Top of Data supplied

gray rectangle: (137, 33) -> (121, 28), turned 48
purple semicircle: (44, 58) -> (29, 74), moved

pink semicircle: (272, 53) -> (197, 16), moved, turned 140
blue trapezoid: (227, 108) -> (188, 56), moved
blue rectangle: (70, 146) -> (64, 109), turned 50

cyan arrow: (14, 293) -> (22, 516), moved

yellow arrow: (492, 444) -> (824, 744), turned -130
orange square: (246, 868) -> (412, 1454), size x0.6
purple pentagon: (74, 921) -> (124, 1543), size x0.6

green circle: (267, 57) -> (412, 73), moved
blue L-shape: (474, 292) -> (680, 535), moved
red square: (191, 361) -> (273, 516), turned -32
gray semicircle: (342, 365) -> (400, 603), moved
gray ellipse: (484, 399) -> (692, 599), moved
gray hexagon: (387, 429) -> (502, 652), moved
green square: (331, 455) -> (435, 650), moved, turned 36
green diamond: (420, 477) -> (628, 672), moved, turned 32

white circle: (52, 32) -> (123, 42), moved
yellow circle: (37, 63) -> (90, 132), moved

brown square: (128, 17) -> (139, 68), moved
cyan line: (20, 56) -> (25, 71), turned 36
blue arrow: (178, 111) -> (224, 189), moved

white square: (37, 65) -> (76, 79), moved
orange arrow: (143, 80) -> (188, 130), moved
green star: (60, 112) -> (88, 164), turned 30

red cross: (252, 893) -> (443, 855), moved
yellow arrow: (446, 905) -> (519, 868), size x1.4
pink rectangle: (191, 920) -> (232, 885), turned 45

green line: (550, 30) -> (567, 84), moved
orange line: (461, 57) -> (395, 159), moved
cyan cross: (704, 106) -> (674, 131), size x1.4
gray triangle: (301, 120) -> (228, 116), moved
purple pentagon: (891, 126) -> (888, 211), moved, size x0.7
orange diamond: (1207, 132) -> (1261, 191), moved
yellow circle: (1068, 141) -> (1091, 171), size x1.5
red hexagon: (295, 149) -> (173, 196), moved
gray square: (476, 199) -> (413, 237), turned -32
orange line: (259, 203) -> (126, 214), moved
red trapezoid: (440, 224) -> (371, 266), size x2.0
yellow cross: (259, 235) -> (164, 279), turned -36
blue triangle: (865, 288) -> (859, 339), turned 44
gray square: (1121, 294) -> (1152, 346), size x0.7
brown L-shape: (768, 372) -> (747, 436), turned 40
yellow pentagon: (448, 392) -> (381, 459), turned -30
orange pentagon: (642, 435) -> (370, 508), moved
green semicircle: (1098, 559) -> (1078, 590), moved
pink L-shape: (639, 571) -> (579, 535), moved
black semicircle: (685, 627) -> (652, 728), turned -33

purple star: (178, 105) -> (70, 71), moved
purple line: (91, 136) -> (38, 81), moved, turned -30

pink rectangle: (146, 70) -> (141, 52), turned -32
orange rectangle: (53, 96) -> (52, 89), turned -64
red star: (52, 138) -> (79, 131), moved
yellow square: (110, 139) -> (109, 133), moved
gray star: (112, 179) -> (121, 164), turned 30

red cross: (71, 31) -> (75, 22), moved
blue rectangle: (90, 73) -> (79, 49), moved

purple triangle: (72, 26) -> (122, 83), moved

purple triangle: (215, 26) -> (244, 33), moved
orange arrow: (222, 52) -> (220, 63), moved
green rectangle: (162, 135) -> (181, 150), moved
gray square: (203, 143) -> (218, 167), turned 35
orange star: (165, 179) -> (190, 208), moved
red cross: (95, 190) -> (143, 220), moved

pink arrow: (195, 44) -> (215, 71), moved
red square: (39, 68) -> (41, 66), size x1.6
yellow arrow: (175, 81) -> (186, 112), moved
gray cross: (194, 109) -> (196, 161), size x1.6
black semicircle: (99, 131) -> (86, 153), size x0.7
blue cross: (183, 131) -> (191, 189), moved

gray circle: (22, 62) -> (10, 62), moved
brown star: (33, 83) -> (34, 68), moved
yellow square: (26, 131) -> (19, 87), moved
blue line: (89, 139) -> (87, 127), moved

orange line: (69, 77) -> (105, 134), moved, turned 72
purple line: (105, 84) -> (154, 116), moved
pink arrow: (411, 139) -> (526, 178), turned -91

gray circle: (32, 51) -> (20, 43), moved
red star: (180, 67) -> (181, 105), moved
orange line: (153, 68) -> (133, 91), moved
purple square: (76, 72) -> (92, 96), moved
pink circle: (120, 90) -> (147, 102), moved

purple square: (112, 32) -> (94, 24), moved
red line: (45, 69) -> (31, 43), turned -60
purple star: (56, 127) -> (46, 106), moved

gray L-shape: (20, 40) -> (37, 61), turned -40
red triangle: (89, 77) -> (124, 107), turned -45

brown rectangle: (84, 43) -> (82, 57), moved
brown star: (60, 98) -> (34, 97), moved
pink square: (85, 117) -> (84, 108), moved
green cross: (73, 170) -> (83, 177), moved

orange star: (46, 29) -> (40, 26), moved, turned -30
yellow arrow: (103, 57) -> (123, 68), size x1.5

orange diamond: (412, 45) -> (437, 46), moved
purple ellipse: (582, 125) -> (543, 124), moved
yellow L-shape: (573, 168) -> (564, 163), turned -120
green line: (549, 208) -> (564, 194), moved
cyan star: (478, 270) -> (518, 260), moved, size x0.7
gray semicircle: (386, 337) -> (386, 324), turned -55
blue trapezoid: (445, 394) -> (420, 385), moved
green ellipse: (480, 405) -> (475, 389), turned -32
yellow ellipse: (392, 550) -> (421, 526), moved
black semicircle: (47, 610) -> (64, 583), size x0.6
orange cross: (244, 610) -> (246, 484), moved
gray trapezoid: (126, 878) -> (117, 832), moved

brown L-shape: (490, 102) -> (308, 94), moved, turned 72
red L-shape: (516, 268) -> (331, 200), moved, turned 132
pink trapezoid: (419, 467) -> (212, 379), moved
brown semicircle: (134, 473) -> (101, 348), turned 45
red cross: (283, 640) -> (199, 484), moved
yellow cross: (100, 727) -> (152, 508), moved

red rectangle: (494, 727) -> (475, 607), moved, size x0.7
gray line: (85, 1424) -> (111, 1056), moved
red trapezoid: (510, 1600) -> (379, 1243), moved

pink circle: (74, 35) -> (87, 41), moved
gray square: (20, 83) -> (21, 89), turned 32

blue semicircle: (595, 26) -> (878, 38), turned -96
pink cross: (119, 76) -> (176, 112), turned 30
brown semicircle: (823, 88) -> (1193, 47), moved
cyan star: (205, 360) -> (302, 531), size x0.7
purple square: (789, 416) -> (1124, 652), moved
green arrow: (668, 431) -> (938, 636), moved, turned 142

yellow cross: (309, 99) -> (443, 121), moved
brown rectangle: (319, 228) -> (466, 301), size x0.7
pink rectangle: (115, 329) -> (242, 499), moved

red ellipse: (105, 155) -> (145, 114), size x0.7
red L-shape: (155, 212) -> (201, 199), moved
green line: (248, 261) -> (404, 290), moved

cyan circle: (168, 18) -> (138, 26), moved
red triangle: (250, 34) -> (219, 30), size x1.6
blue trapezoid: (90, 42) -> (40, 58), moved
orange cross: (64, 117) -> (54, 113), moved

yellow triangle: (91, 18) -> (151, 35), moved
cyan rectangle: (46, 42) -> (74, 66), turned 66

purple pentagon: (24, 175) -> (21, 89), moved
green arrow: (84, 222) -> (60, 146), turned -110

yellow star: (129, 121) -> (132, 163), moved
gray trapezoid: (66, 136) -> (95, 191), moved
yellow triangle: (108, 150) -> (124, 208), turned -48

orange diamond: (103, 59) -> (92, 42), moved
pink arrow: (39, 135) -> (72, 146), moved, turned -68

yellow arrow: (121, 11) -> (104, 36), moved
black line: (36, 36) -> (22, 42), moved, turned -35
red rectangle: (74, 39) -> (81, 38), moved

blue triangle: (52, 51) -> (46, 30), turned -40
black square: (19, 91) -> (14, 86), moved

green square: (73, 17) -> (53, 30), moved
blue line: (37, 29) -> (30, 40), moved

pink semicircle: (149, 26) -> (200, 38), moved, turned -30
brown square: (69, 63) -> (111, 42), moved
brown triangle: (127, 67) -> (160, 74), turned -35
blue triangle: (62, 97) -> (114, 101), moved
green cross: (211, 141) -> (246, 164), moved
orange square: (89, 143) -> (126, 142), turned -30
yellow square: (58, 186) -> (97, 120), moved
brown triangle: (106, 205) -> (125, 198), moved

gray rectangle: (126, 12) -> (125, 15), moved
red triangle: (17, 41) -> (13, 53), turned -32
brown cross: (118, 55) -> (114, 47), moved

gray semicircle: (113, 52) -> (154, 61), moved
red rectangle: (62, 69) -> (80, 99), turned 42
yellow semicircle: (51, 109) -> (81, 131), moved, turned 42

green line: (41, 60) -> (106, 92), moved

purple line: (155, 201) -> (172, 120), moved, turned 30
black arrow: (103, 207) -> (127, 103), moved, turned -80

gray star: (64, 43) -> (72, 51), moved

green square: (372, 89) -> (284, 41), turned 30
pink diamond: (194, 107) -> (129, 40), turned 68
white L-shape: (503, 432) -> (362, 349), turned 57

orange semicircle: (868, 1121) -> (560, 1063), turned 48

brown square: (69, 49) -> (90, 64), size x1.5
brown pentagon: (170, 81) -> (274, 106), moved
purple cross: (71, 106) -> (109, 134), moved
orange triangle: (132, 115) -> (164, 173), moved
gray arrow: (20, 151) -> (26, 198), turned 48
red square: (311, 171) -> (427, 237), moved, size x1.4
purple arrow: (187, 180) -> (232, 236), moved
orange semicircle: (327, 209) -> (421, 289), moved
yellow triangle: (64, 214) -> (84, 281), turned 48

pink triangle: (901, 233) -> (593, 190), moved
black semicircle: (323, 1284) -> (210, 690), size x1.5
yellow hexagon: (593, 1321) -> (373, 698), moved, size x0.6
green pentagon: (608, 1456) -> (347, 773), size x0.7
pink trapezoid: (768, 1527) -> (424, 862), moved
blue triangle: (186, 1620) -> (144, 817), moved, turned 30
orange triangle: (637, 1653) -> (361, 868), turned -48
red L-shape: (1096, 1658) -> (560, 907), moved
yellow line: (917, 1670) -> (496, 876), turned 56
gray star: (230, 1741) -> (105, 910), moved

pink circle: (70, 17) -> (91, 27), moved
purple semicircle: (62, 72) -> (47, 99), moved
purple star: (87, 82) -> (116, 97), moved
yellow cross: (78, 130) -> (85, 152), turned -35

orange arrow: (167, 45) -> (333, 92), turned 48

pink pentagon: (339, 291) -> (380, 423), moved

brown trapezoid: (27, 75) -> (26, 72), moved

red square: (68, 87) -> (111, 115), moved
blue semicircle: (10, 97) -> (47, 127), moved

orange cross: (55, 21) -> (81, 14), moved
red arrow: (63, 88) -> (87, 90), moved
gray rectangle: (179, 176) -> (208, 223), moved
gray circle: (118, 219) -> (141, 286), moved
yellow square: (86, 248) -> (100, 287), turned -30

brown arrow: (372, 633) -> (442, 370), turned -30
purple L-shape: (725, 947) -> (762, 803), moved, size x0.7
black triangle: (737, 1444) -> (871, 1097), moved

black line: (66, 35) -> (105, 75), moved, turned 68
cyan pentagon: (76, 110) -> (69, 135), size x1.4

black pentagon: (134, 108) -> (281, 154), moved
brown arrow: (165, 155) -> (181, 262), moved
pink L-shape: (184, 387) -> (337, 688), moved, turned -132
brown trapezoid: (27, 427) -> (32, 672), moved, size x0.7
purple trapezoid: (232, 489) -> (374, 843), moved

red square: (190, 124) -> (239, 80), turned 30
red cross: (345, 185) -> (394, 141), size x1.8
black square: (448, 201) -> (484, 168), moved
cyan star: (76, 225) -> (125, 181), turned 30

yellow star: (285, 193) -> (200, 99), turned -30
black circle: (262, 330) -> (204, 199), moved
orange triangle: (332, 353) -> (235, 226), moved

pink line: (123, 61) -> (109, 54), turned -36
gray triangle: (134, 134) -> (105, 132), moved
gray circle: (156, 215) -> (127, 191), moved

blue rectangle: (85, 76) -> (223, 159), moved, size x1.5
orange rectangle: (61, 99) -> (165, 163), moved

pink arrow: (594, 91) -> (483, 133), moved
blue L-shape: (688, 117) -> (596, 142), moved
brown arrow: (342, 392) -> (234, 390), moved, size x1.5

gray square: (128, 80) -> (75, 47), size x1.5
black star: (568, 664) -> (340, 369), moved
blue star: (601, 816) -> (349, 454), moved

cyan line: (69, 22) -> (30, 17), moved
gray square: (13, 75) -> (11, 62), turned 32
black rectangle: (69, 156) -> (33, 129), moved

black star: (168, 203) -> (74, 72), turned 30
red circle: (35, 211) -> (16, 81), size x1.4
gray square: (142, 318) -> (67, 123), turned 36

Bottom of Data supplied

Lines from the one containing "red circle: (35, 211) -> (16, 81), size x1.4" through the last line of the data above are the only output wanted; restate them exactly.

red circle: (35, 211) -> (16, 81), size x1.4
gray square: (142, 318) -> (67, 123), turned 36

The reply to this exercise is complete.